#### WORK ORDER:
The material below is to be copied exactly from the line with "(558, 113) = (175, 210): orange" up to and including the line with "(458, 234) = (307, 406): none -> orange hat", with nothing else kept and no pictures.

#### TASK INPUT:
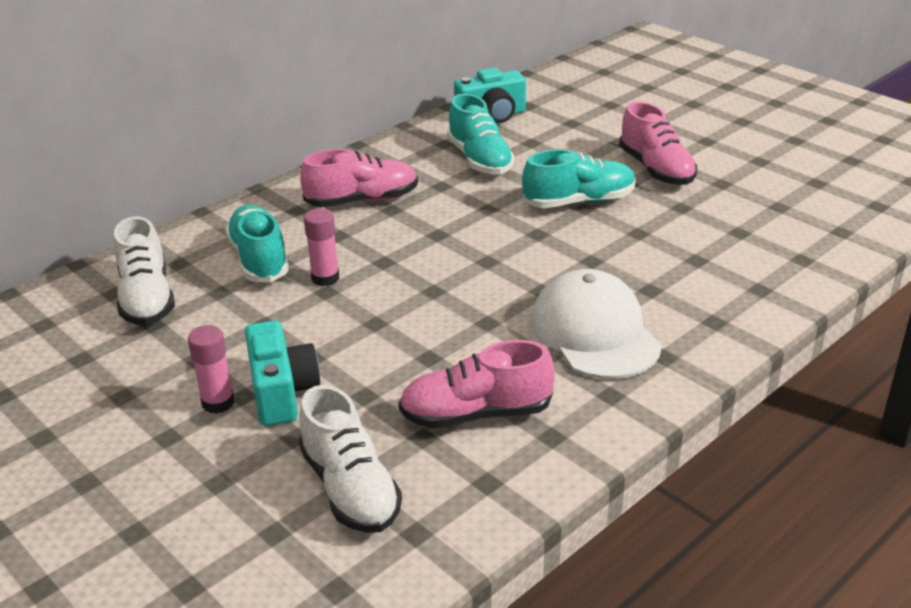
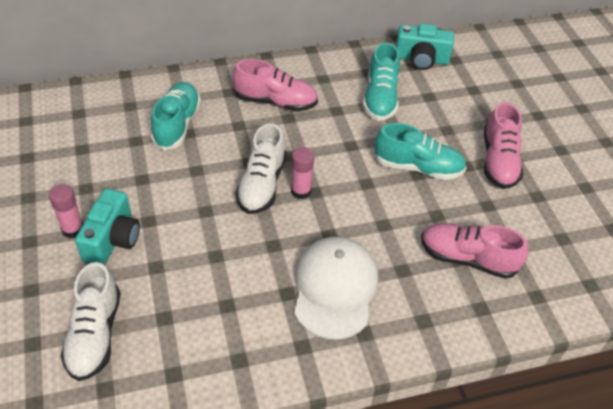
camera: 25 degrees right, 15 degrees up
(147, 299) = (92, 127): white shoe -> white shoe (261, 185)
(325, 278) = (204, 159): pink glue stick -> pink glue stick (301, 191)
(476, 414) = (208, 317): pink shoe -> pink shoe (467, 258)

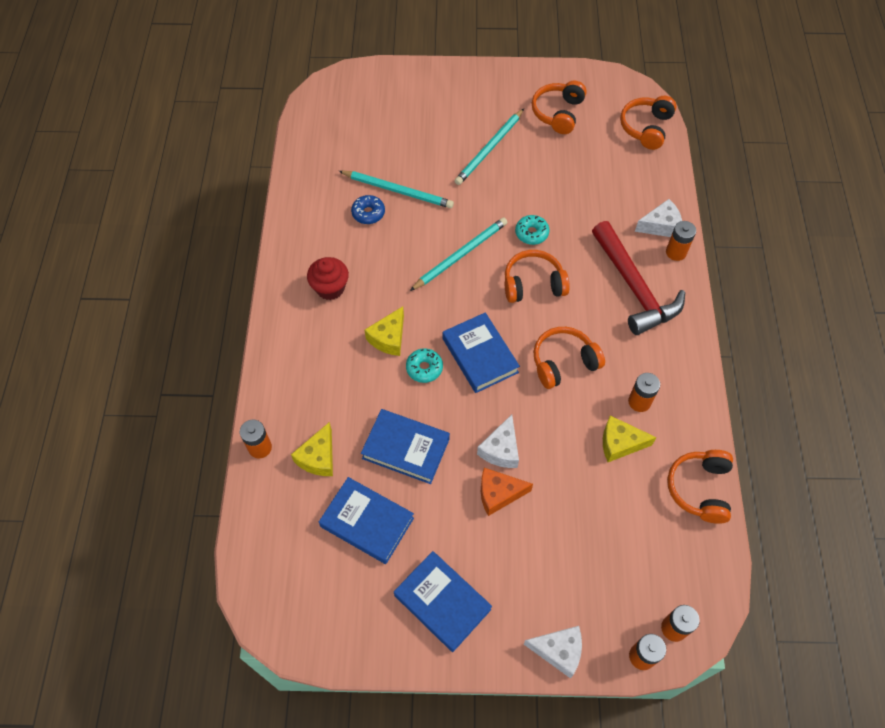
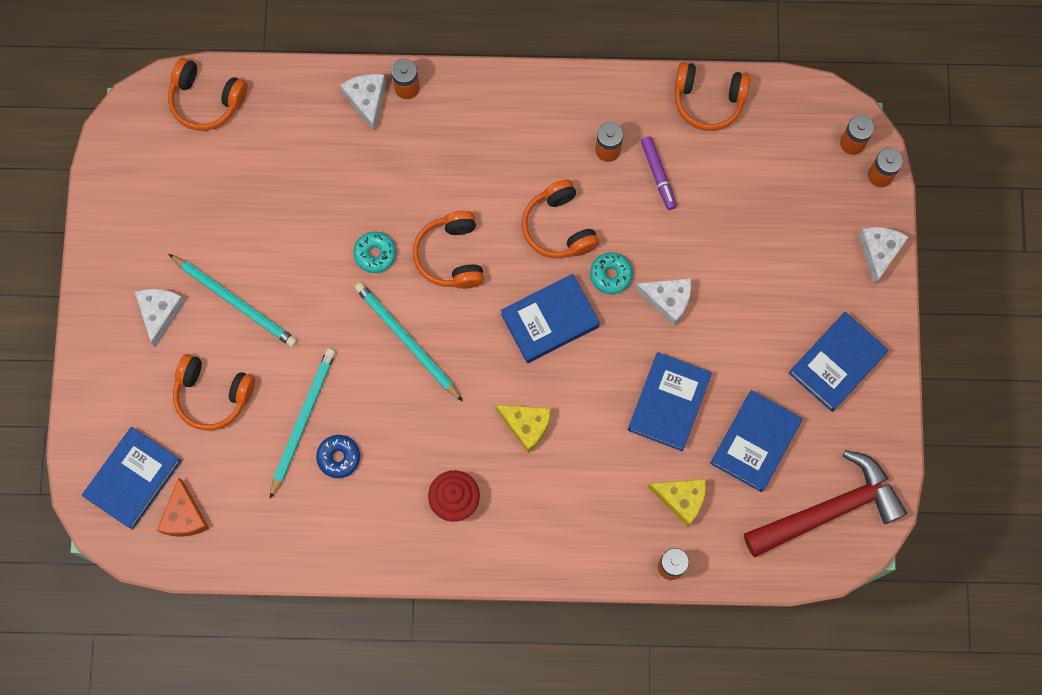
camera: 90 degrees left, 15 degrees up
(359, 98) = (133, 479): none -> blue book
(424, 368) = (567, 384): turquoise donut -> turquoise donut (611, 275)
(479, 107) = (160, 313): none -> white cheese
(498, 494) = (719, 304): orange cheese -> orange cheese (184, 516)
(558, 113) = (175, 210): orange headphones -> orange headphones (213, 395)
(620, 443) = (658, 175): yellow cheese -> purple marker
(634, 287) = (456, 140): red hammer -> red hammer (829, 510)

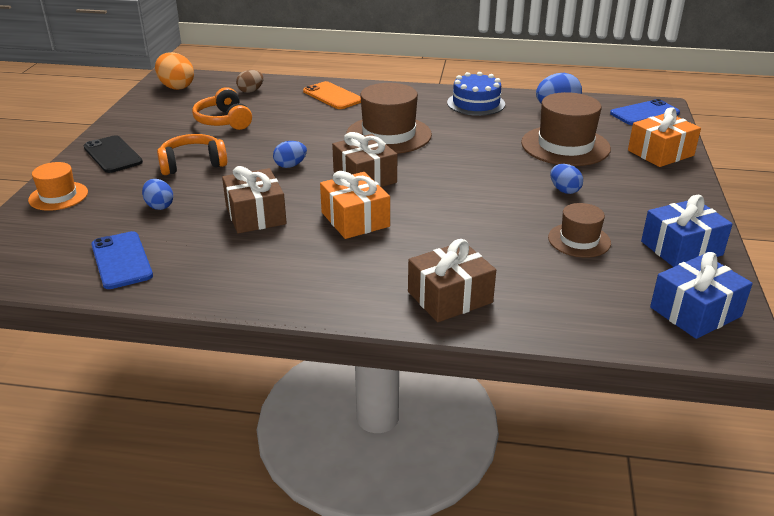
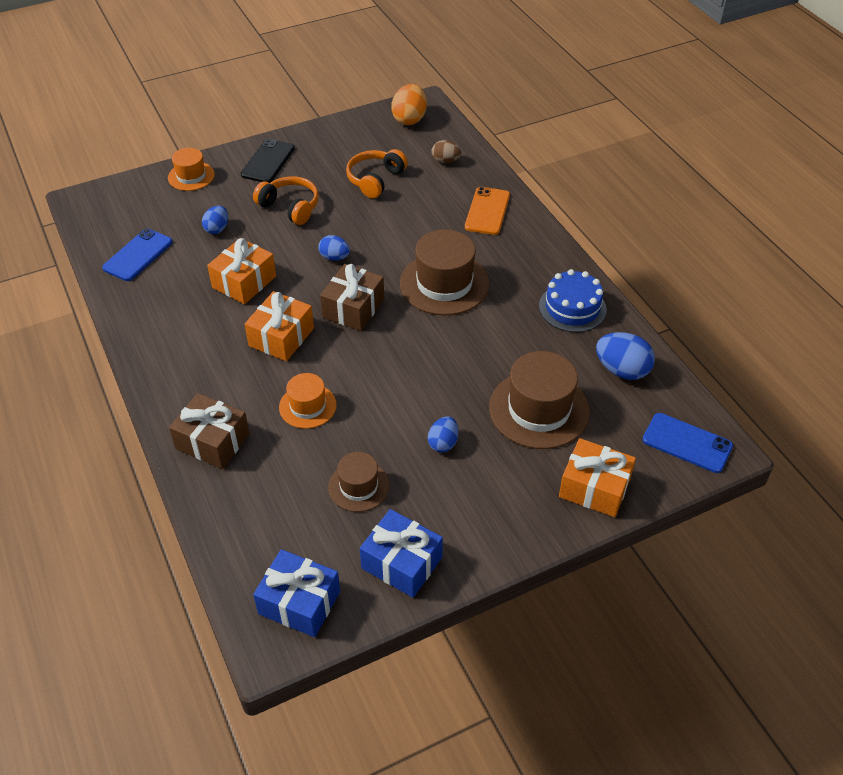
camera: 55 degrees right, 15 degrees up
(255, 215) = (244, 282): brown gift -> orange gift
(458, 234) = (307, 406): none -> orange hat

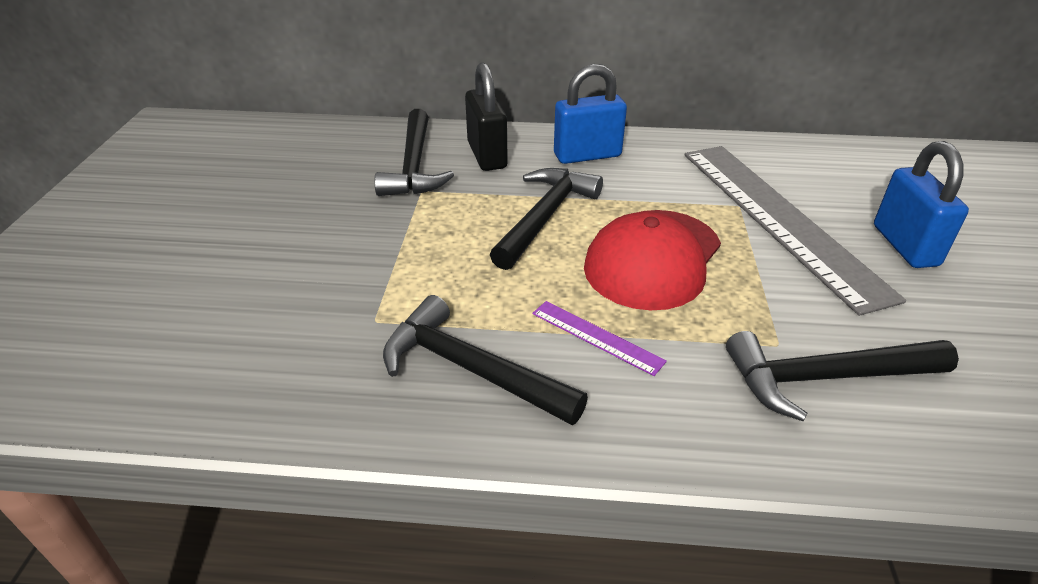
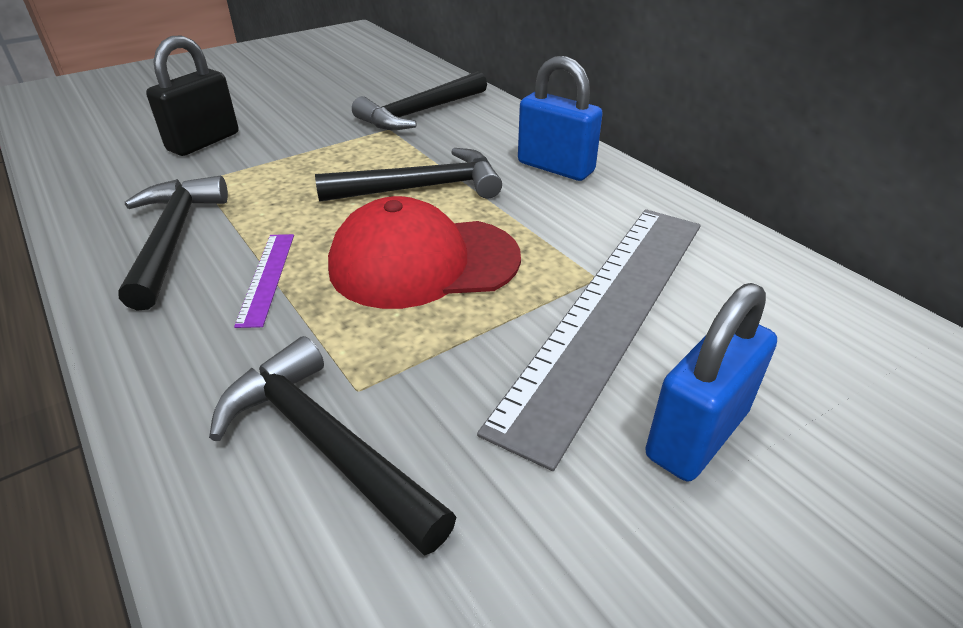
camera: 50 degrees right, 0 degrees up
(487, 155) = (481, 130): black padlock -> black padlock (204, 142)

#### TASK ANSWER:
(558, 113) = (175, 210): orange headphones -> orange headphones (213, 395)
(620, 443) = (658, 175): yellow cheese -> purple marker
(634, 287) = (456, 140): red hammer -> red hammer (829, 510)

camera: 55 degrees right, 15 degrees up
(255, 215) = (244, 282): brown gift -> orange gift
(458, 234) = (307, 406): none -> orange hat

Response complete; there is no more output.